→ Your objective:
Replicate the data exactly, every line included.

(Object state comparisons)
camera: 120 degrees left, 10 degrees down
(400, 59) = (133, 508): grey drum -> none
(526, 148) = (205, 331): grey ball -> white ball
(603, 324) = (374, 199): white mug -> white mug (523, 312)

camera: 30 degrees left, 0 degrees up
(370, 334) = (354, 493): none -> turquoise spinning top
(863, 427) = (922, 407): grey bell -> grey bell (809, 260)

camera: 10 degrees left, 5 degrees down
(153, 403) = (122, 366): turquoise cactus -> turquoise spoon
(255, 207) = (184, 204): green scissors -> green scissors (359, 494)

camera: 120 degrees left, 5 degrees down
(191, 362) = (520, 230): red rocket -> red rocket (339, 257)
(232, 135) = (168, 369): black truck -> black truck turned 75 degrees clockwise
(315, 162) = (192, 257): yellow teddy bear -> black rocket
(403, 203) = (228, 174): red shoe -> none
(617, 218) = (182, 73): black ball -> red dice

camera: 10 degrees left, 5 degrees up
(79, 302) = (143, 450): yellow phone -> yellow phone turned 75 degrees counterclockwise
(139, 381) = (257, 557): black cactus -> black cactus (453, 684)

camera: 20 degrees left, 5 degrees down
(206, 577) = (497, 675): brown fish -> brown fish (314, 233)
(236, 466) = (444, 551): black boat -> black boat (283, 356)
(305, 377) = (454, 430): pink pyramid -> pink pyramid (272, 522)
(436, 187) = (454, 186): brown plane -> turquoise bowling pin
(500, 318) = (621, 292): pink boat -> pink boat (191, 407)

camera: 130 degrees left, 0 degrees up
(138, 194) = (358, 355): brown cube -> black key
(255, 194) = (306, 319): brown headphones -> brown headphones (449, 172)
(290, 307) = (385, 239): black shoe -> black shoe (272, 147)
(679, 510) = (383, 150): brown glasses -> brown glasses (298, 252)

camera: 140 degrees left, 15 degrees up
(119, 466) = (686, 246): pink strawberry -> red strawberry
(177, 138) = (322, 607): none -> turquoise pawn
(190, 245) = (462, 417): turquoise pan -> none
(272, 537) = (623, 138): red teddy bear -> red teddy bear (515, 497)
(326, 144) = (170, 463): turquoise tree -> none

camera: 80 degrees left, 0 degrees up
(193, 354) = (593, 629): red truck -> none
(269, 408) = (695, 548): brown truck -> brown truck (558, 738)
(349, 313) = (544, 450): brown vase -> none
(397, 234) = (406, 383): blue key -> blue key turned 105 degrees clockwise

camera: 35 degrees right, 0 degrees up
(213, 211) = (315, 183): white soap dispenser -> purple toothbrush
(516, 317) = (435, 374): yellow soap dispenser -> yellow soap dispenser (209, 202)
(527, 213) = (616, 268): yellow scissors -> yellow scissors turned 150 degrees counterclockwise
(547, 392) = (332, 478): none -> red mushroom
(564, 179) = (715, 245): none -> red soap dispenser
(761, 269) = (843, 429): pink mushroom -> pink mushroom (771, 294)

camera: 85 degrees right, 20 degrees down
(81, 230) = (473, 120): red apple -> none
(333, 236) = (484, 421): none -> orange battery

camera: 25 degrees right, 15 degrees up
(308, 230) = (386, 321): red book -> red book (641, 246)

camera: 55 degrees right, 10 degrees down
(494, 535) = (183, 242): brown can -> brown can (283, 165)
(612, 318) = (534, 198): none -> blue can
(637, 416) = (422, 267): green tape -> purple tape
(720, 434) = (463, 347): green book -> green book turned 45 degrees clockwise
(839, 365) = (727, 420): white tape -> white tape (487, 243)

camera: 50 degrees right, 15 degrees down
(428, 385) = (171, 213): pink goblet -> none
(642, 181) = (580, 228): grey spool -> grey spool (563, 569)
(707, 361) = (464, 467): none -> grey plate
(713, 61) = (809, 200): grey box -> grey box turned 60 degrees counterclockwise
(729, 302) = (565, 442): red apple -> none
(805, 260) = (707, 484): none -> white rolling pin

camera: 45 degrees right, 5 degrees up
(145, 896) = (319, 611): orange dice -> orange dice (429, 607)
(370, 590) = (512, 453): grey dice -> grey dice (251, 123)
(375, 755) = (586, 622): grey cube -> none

→ Answer section:
camera: 120 degrees left, 10 degrees down
(400, 59) = (133, 508): grey drum -> none
(526, 148) = (205, 331): grey ball -> white ball
(603, 324) = (374, 199): white mug -> white mug (523, 312)

camera: 30 degrees left, 0 degrees up
(370, 334) = (354, 493): none -> turquoise spinning top
(863, 427) = (922, 407): grey bell -> grey bell (809, 260)

camera: 10 degrees left, 5 degrees down
(153, 403) = (122, 366): turquoise cactus -> turquoise spoon
(255, 207) = (184, 204): green scissors -> green scissors (359, 494)

camera: 120 degrees left, 5 degrees down
(191, 362) = (520, 230): red rocket -> red rocket (339, 257)
(232, 135) = (168, 369): black truck -> black truck turned 75 degrees clockwise
(315, 162) = (192, 257): yellow teddy bear -> black rocket
(403, 203) = (228, 174): red shoe -> none
(617, 218) = (182, 73): black ball -> red dice

camera: 10 degrees left, 5 degrees up
(79, 302) = (143, 450): yellow phone -> yellow phone turned 75 degrees counterclockwise
(139, 381) = (257, 557): black cactus -> black cactus (453, 684)

camera: 20 degrees left, 5 degrees down
(206, 577) = (497, 675): brown fish -> brown fish (314, 233)
(236, 466) = (444, 551): black boat -> black boat (283, 356)
(305, 377) = (454, 430): pink pyramid -> pink pyramid (272, 522)
(436, 187) = (454, 186): brown plane -> turquoise bowling pin
(500, 318) = (621, 292): pink boat -> pink boat (191, 407)

camera: 130 degrees left, 0 degrees up
(138, 194) = (358, 355): brown cube -> black key
(255, 194) = (306, 319): brown headphones -> brown headphones (449, 172)
(290, 307) = (385, 239): black shoe -> black shoe (272, 147)
(679, 510) = (383, 150): brown glasses -> brown glasses (298, 252)

camera: 140 degrees left, 15 degrees up
(119, 466) = (686, 246): pink strawberry -> red strawberry
(177, 138) = (322, 607): none -> turquoise pawn
(190, 245) = (462, 417): turquoise pan -> none
(272, 537) = (623, 138): red teddy bear -> red teddy bear (515, 497)
(326, 144) = (170, 463): turquoise tree -> none

camera: 80 degrees left, 0 degrees up
(193, 354) = (593, 629): red truck -> none
(269, 408) = (695, 548): brown truck -> brown truck (558, 738)
(349, 313) = (544, 450): brown vase -> none
(397, 234) = (406, 383): blue key -> blue key turned 105 degrees clockwise

camera: 35 degrees right, 0 degrees up
(213, 211) = (315, 183): white soap dispenser -> purple toothbrush
(516, 317) = (435, 374): yellow soap dispenser -> yellow soap dispenser (209, 202)
(527, 213) = (616, 268): yellow scissors -> yellow scissors turned 150 degrees counterclockwise
(547, 392) = (332, 478): none -> red mushroom
(564, 179) = (715, 245): none -> red soap dispenser
(761, 269) = (843, 429): pink mushroom -> pink mushroom (771, 294)

camera: 85 degrees right, 20 degrees down
(81, 230) = (473, 120): red apple -> none
(333, 236) = (484, 421): none -> orange battery

camera: 25 degrees right, 15 degrees up
(308, 230) = (386, 321): red book -> red book (641, 246)

camera: 55 degrees right, 10 degrees down
(494, 535) = (183, 242): brown can -> brown can (283, 165)
(612, 318) = (534, 198): none -> blue can
(637, 416) = (422, 267): green tape -> purple tape
(720, 434) = (463, 347): green book -> green book turned 45 degrees clockwise
(839, 365) = (727, 420): white tape -> white tape (487, 243)

camera: 50 degrees right, 15 degrees down
(428, 385) = (171, 213): pink goblet -> none
(642, 181) = (580, 228): grey spool -> grey spool (563, 569)
(707, 361) = (464, 467): none -> grey plate
(713, 61) = (809, 200): grey box -> grey box turned 60 degrees counterclockwise
(729, 302) = (565, 442): red apple -> none
(805, 260) = (707, 484): none -> white rolling pin

camera: 45 degrees right, 5 degrees up
(145, 896) = (319, 611): orange dice -> orange dice (429, 607)
(370, 590) = (512, 453): grey dice -> grey dice (251, 123)
(375, 755) = (586, 622): grey cube -> none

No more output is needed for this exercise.